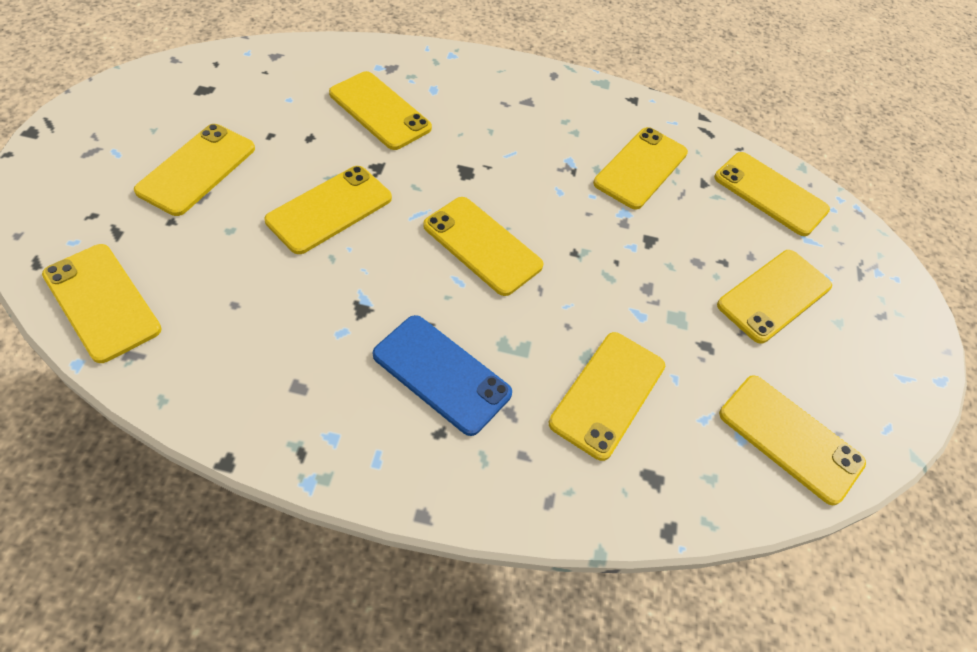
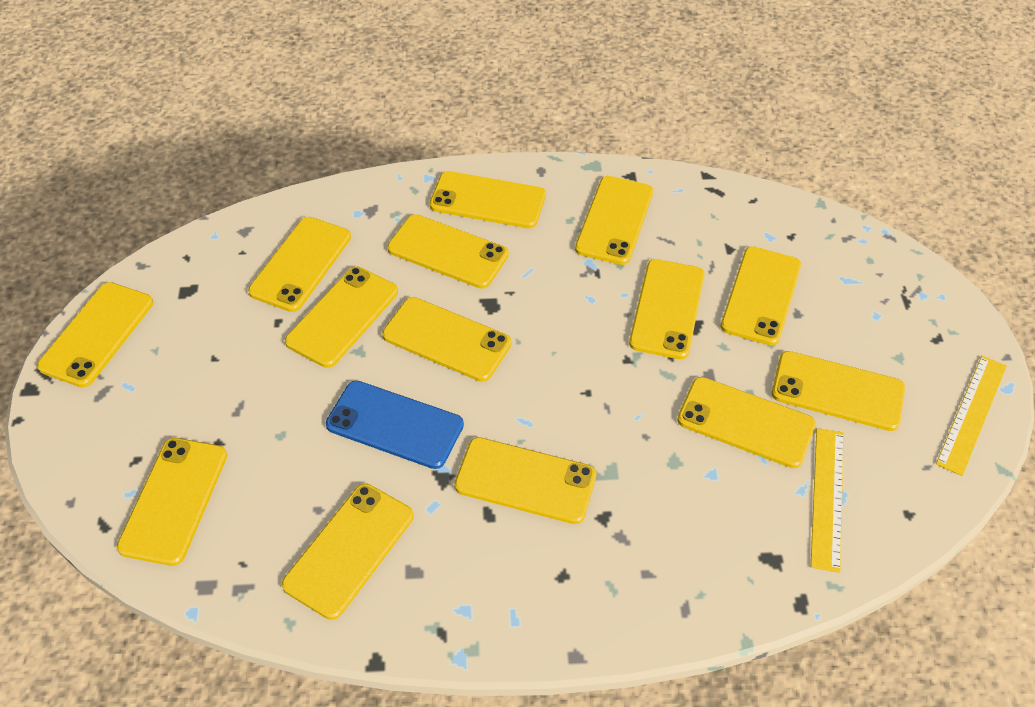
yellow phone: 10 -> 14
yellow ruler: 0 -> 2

* * *

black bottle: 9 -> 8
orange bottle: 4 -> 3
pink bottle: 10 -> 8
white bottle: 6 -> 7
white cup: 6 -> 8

...

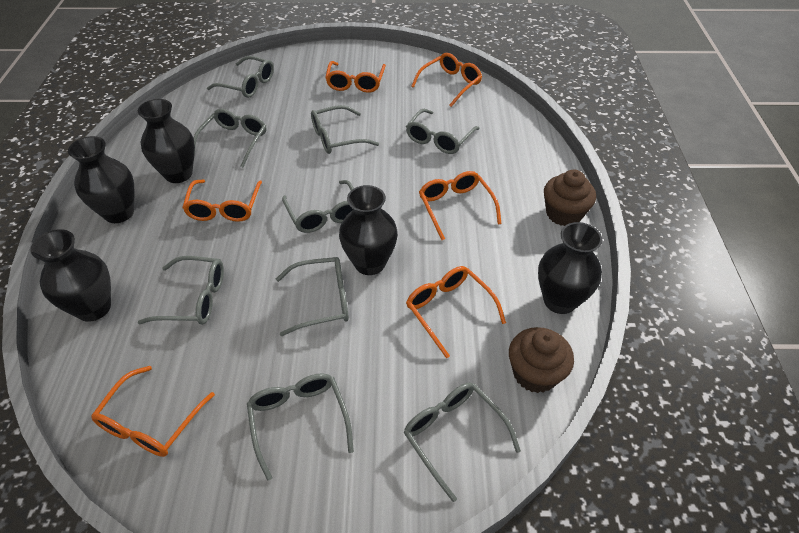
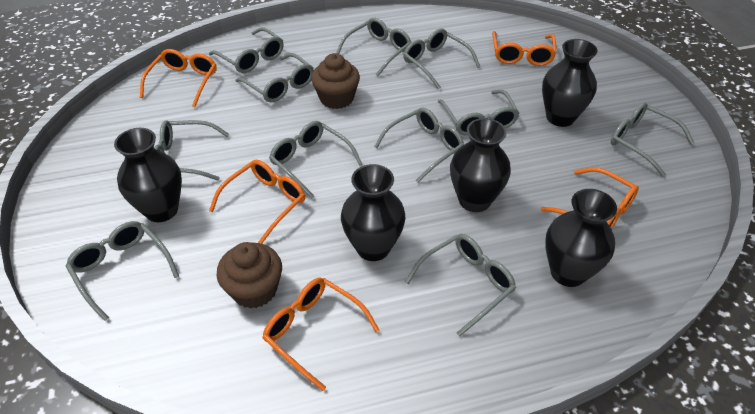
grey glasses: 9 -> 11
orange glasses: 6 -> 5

**DIRECTIONS FOR THIS TASK**:
Could you restate word for word the lines above, from the one that contains "orange bottle: 4 -> 3" through the one that contains "white cup: 6 -> 8", and no others?

**SOLVED EXERCISE**:
orange bottle: 4 -> 3
pink bottle: 10 -> 8
white bottle: 6 -> 7
white cup: 6 -> 8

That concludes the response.